#### [Work item]
Output every record exactly and leave each picture out.

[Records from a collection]

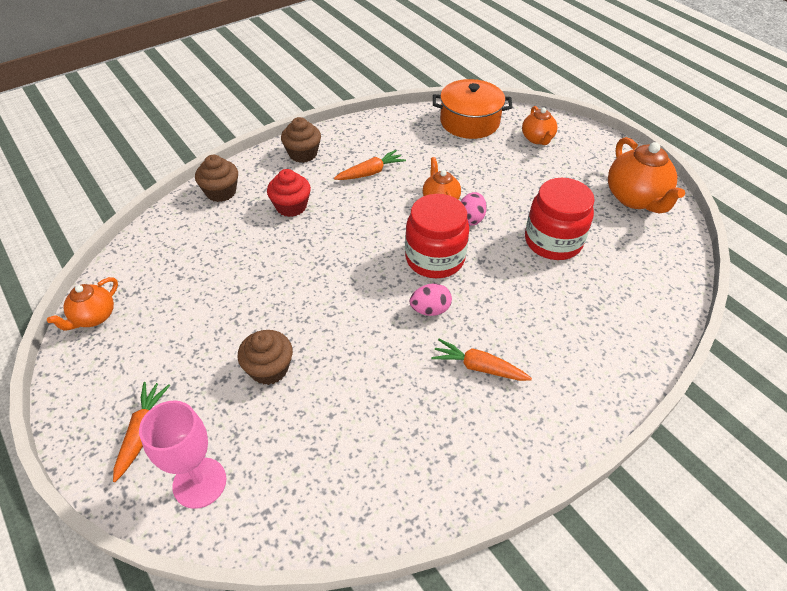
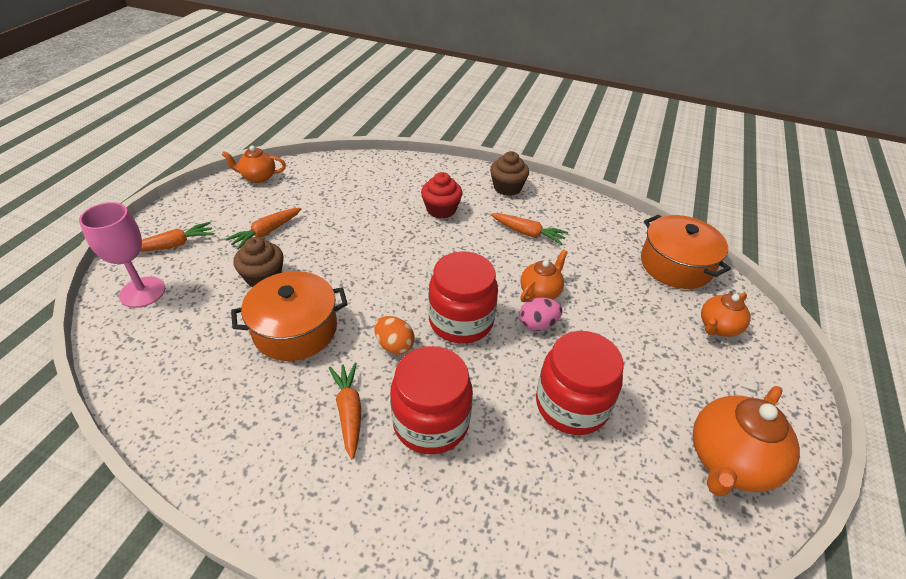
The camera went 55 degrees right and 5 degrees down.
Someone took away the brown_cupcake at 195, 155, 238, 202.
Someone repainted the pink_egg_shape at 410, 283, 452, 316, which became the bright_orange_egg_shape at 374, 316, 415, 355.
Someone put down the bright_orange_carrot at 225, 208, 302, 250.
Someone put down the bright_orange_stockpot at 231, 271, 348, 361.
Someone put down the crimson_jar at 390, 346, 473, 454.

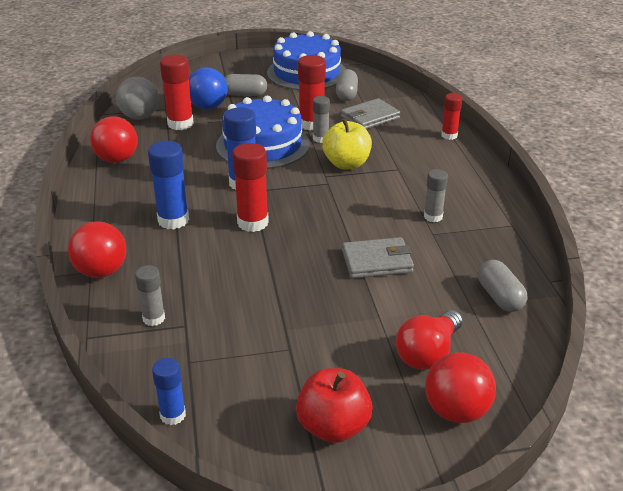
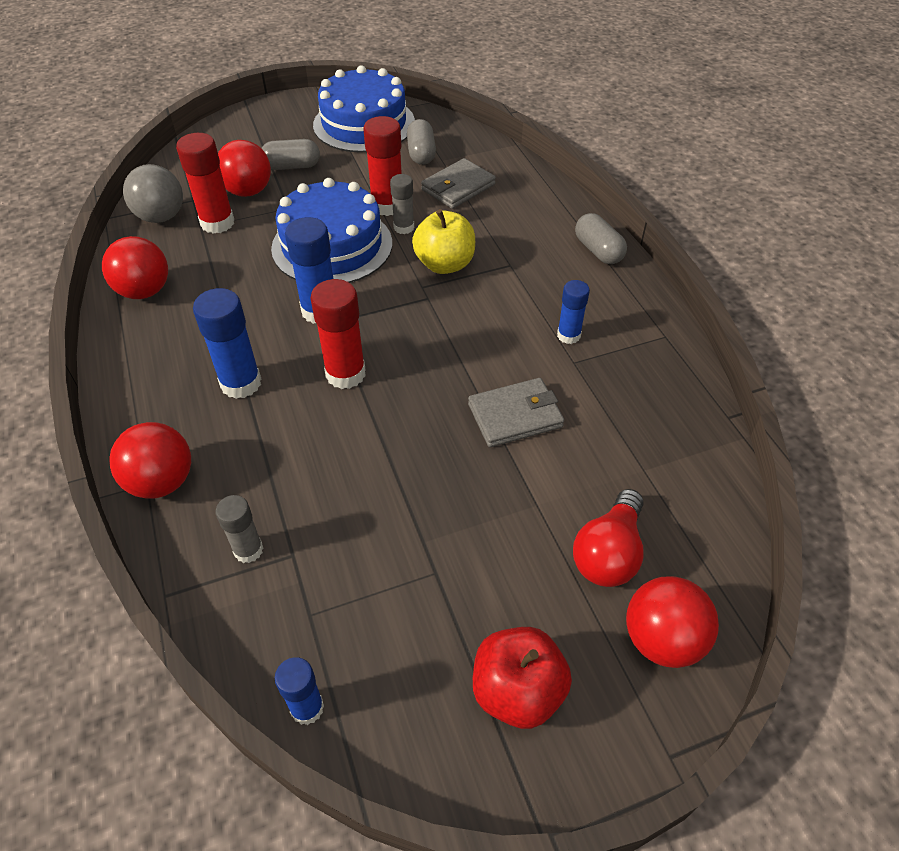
The camera went 10 degrees left and 15 degrees up.
Someone repainted the blue_sphere at 189, 67, 228, 110, which became the crimson_sphere at 218, 140, 271, 197.
Someone took away the crimson_glue at 441, 93, 462, 140.
Someone repainted the gray_glue at 424, 169, 448, 222, which became the blue_glue at 557, 280, 590, 344.
Someone carried the gray_pill_shape from 478, 260, 527, 312 to 575, 213, 627, 264.

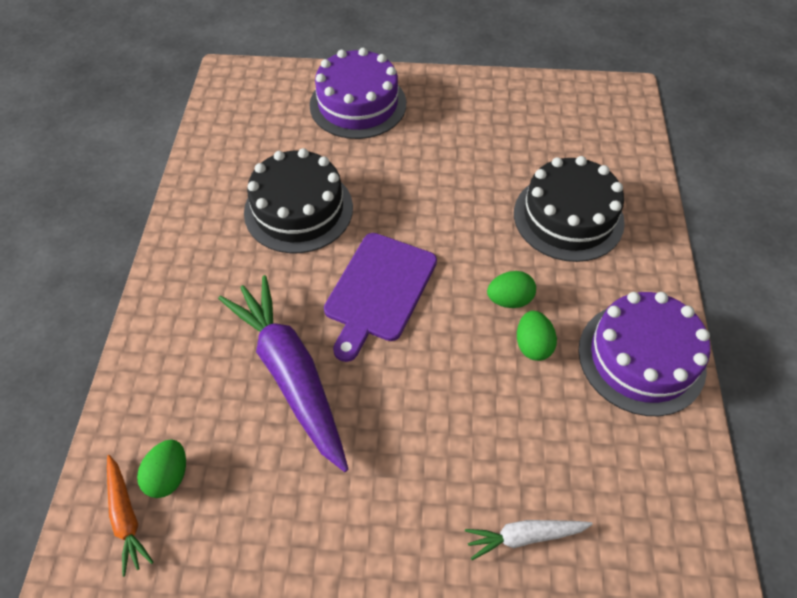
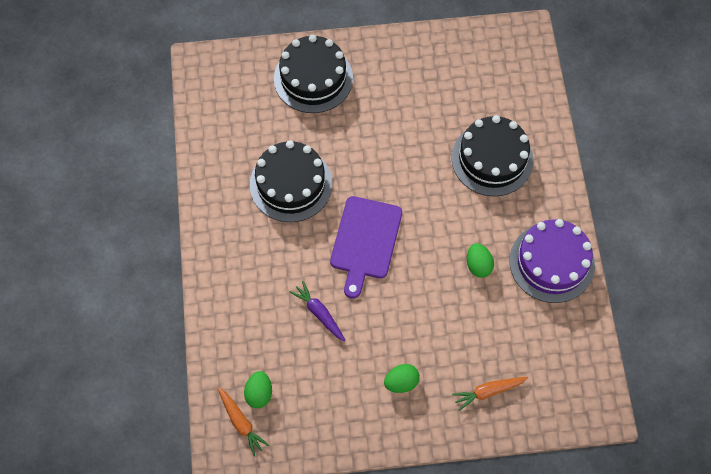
The camera went 10 degrees left and 10 degrees up.
Someone repainted the violet_cake at 309, 48, 406, 139, which became the jet-black_cake at 274, 35, 353, 113.
Someone carried the leaf-green_egg_shape from 487, 271, 536, 308 to 384, 364, 420, 393.
Someone scaled the violet_carrot at 218, 275, 348, 472 by 0.48.
Someone repainted the snow-white_carrot at 465, 520, 593, 560, which became the bright_orange_carrot at 452, 377, 528, 411.

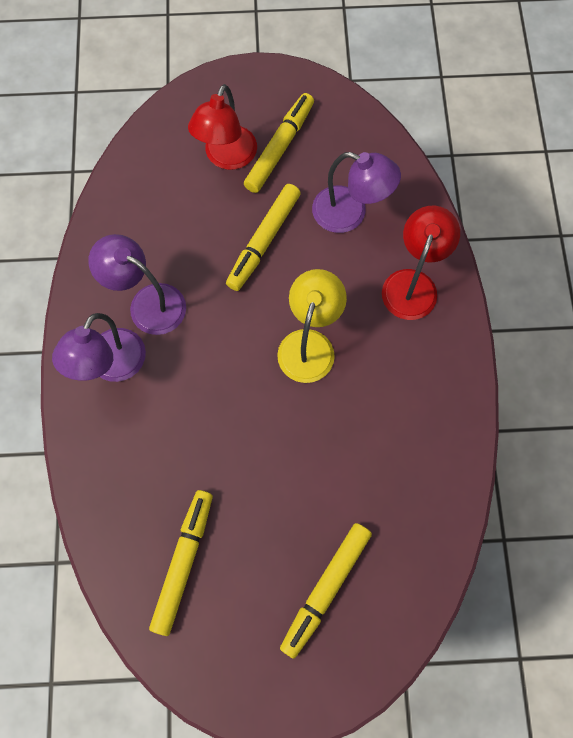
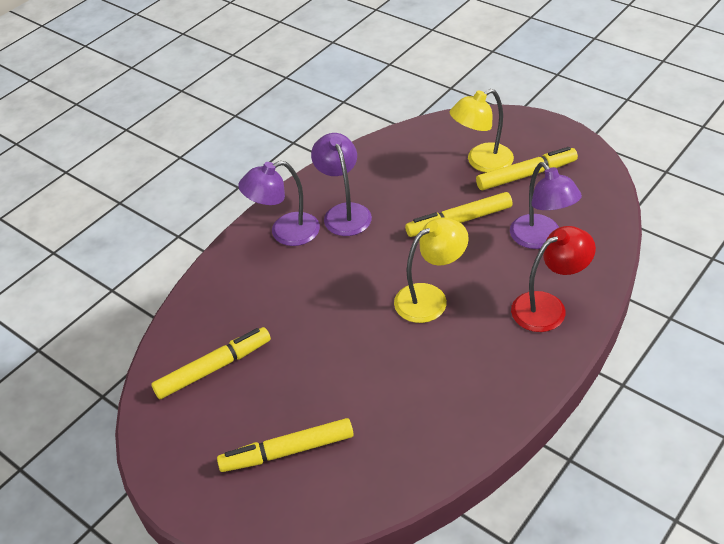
The camera went 45 degrees right and 25 degrees down.
Someone repainted the crimson_lamp at 188, 84, 257, 170, which became the bright_yellow_lamp at 450, 89, 514, 173.

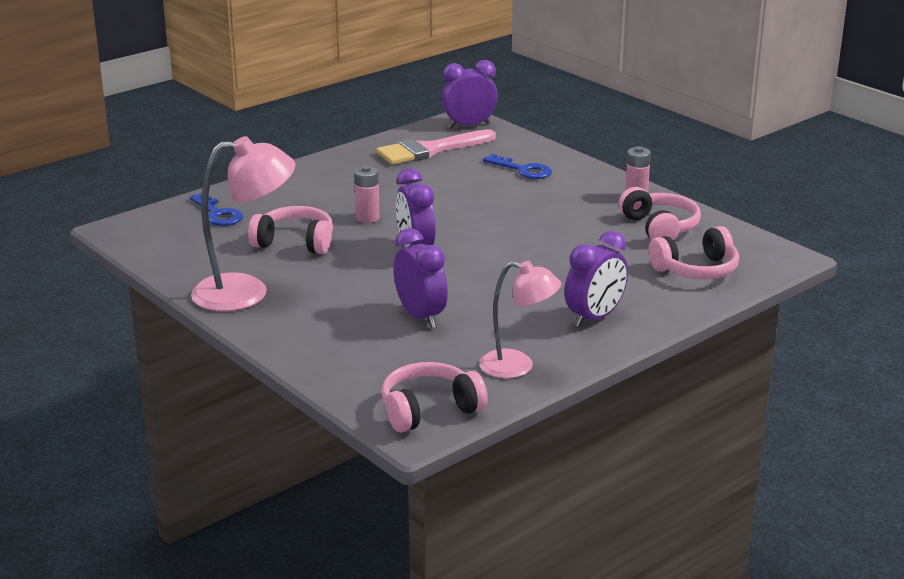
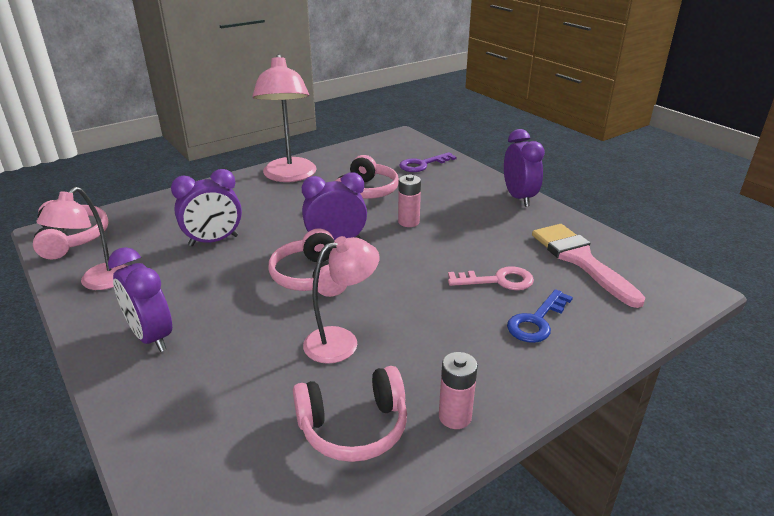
The camera went 95 degrees right and 5 degrees up.
Someone carried the violet_alarm_clock from 441, 60, 498, 129 to 504, 129, 545, 207.
Someone repainted the blue_key at 190, 193, 243, 226, which became the violet_key at 399, 152, 457, 172.
Someone carried the pink_headset from 648, 226, 739, 279 to 269, 228, 347, 297.
Someone put down the pink_lamp at 303, 236, 379, 364.
Someone put down the pink_key at 448, 266, 534, 290.

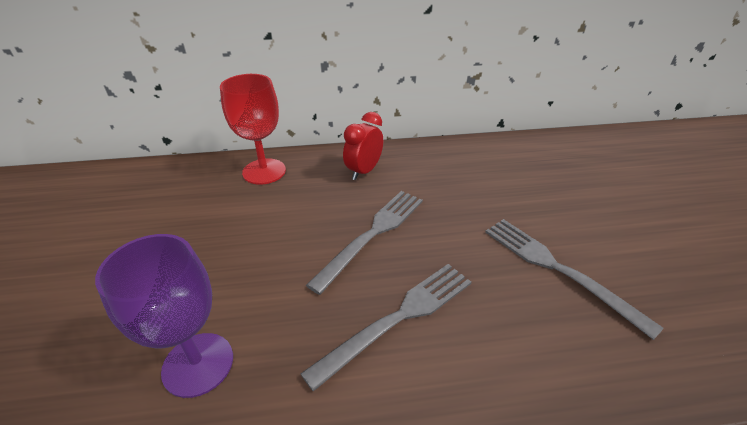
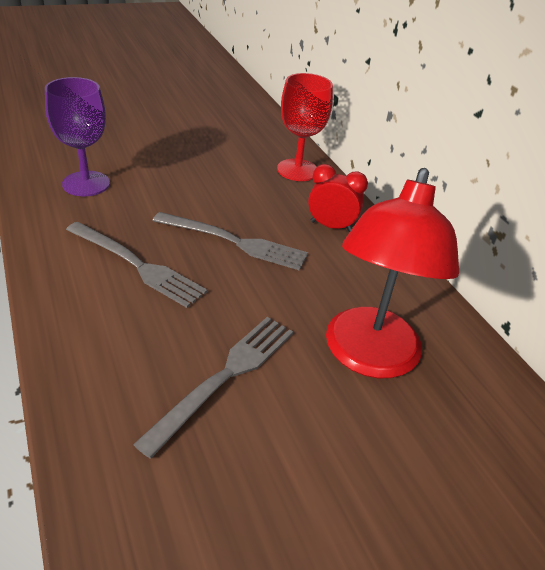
The camera went 70 degrees right and 0 degrees up.
Someone put down the crimson_lamp at 326, 168, 459, 378.

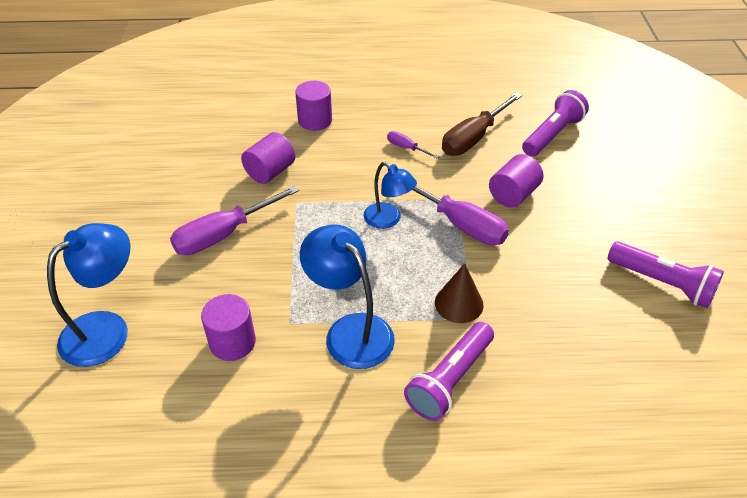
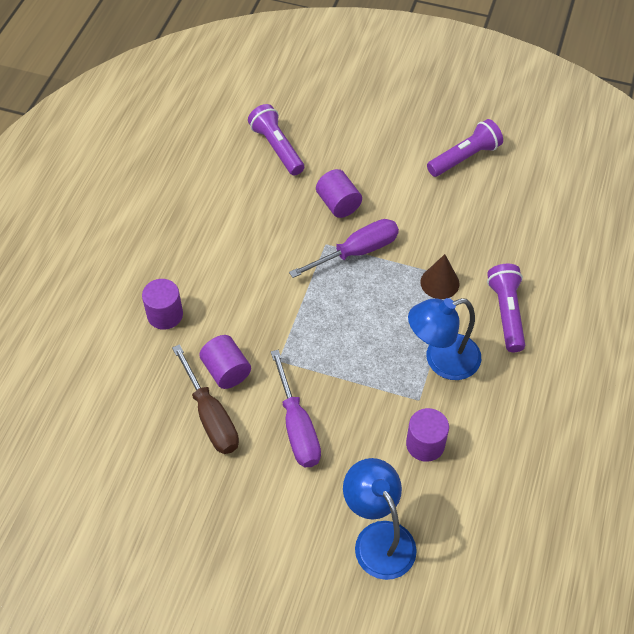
The camera went 70 degrees left and 10 degrees up.
Someone carried the brown_hand_screwdriver from 442, 93, 522, 156 to 172, 344, 239, 454.
Someone took away the violet_hand_screwdriver at 387, 131, 440, 159.
Someone took away the blue_lamp at 364, 162, 417, 229.
Someone rotated the violet_torch at 404, 322, 494, 421 by 150 degrees counterclockwise.

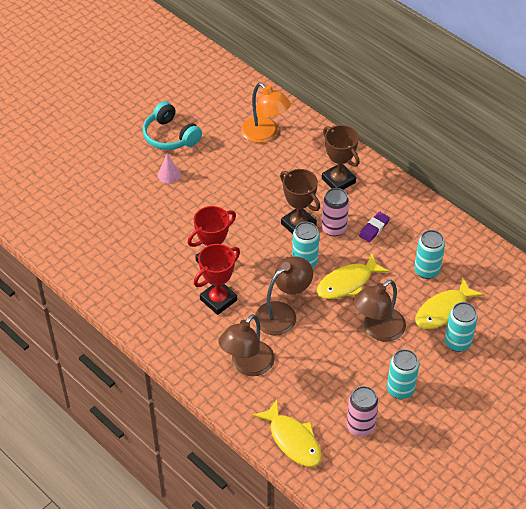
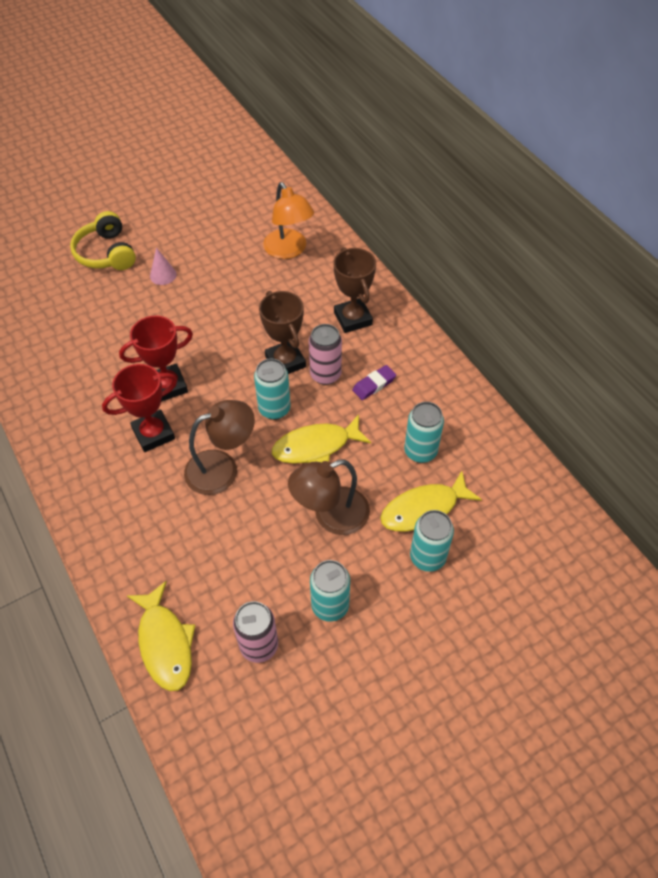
The camera went 15 degrees right and 5 degrees up.
Someone took away the aqua_headset at 143, 101, 202, 150.
Someone took away the brown_lamp at 218, 314, 275, 376.
Someone put down the bright_yellow_headset at 70, 211, 136, 270.

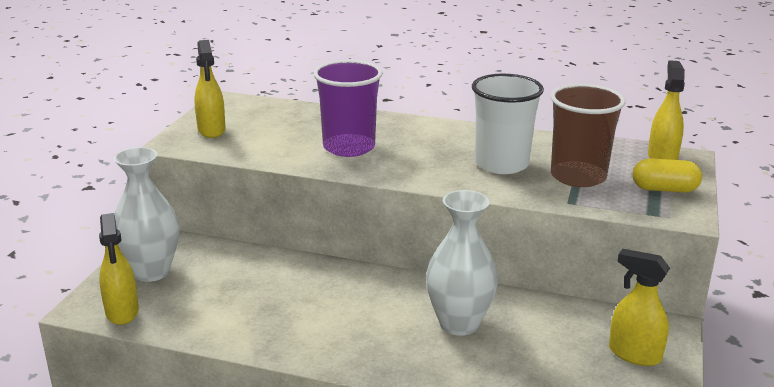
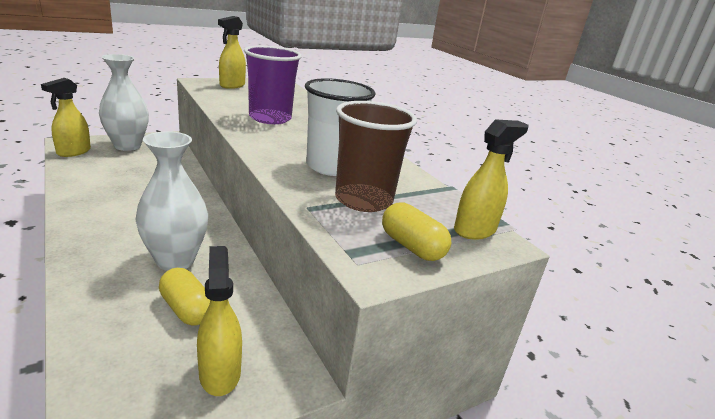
The camera went 40 degrees right and 0 degrees up.
Someone put down the bright_yellow_pill_shape at 159, 268, 210, 325.

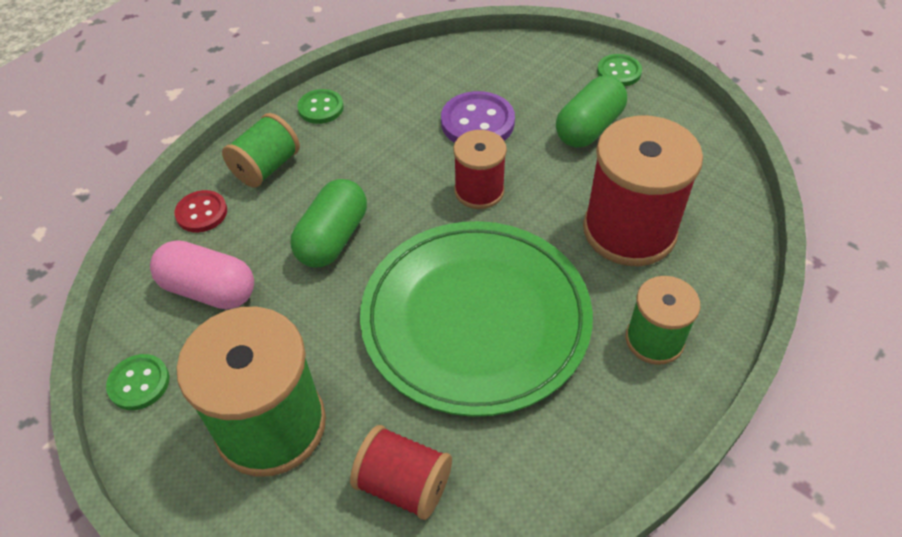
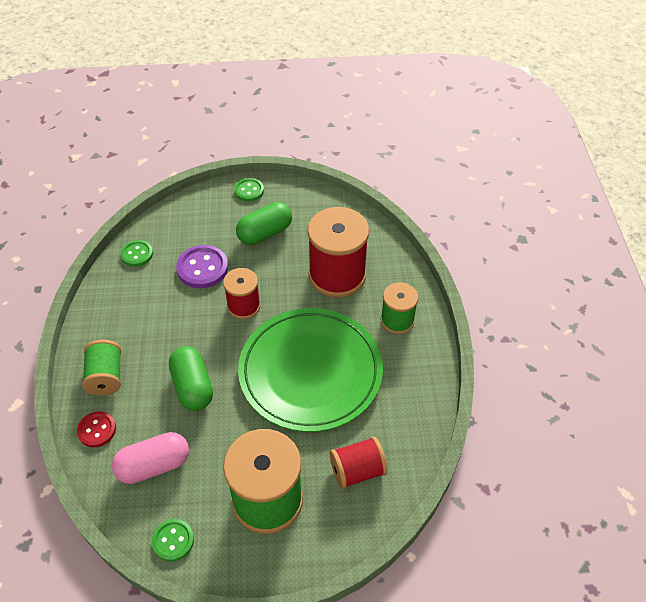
The camera went 45 degrees left and 0 degrees up.
Someone rotated the leaf-green_pill_shape at 556, 76, 627, 148 by 60 degrees clockwise.
Someone carried the leaf-green_shirt_button from 297, 89, 344, 124 to 121, 240, 153, 267.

#### [Answer to this exercise]
The camera went 55 degrees right and 5 degrees down.
Someone took away the brown_cupcake at 195, 155, 238, 202.
Someone repainted the pink_egg_shape at 410, 283, 452, 316, which became the bright_orange_egg_shape at 374, 316, 415, 355.
Someone put down the bright_orange_carrot at 225, 208, 302, 250.
Someone put down the bright_orange_stockpot at 231, 271, 348, 361.
Someone put down the crimson_jar at 390, 346, 473, 454.

The camera went 10 degrees left and 15 degrees up.
Someone repainted the blue_sphere at 189, 67, 228, 110, which became the crimson_sphere at 218, 140, 271, 197.
Someone took away the crimson_glue at 441, 93, 462, 140.
Someone repainted the gray_glue at 424, 169, 448, 222, which became the blue_glue at 557, 280, 590, 344.
Someone carried the gray_pill_shape from 478, 260, 527, 312 to 575, 213, 627, 264.

The camera went 10 degrees left and 10 degrees up.
Someone repainted the violet_cake at 309, 48, 406, 139, which became the jet-black_cake at 274, 35, 353, 113.
Someone carried the leaf-green_egg_shape from 487, 271, 536, 308 to 384, 364, 420, 393.
Someone scaled the violet_carrot at 218, 275, 348, 472 by 0.48.
Someone repainted the snow-white_carrot at 465, 520, 593, 560, which became the bright_orange_carrot at 452, 377, 528, 411.

The camera went 45 degrees right and 25 degrees down.
Someone repainted the crimson_lamp at 188, 84, 257, 170, which became the bright_yellow_lamp at 450, 89, 514, 173.

The camera went 95 degrees right and 5 degrees up.
Someone carried the violet_alarm_clock from 441, 60, 498, 129 to 504, 129, 545, 207.
Someone repainted the blue_key at 190, 193, 243, 226, which became the violet_key at 399, 152, 457, 172.
Someone carried the pink_headset from 648, 226, 739, 279 to 269, 228, 347, 297.
Someone put down the pink_lamp at 303, 236, 379, 364.
Someone put down the pink_key at 448, 266, 534, 290.

The camera went 70 degrees right and 0 degrees up.
Someone put down the crimson_lamp at 326, 168, 459, 378.

The camera went 70 degrees left and 10 degrees up.
Someone carried the brown_hand_screwdriver from 442, 93, 522, 156 to 172, 344, 239, 454.
Someone took away the violet_hand_screwdriver at 387, 131, 440, 159.
Someone took away the blue_lamp at 364, 162, 417, 229.
Someone rotated the violet_torch at 404, 322, 494, 421 by 150 degrees counterclockwise.

The camera went 15 degrees right and 5 degrees up.
Someone took away the aqua_headset at 143, 101, 202, 150.
Someone took away the brown_lamp at 218, 314, 275, 376.
Someone put down the bright_yellow_headset at 70, 211, 136, 270.

The camera went 40 degrees right and 0 degrees up.
Someone put down the bright_yellow_pill_shape at 159, 268, 210, 325.

The camera went 45 degrees left and 0 degrees up.
Someone rotated the leaf-green_pill_shape at 556, 76, 627, 148 by 60 degrees clockwise.
Someone carried the leaf-green_shirt_button from 297, 89, 344, 124 to 121, 240, 153, 267.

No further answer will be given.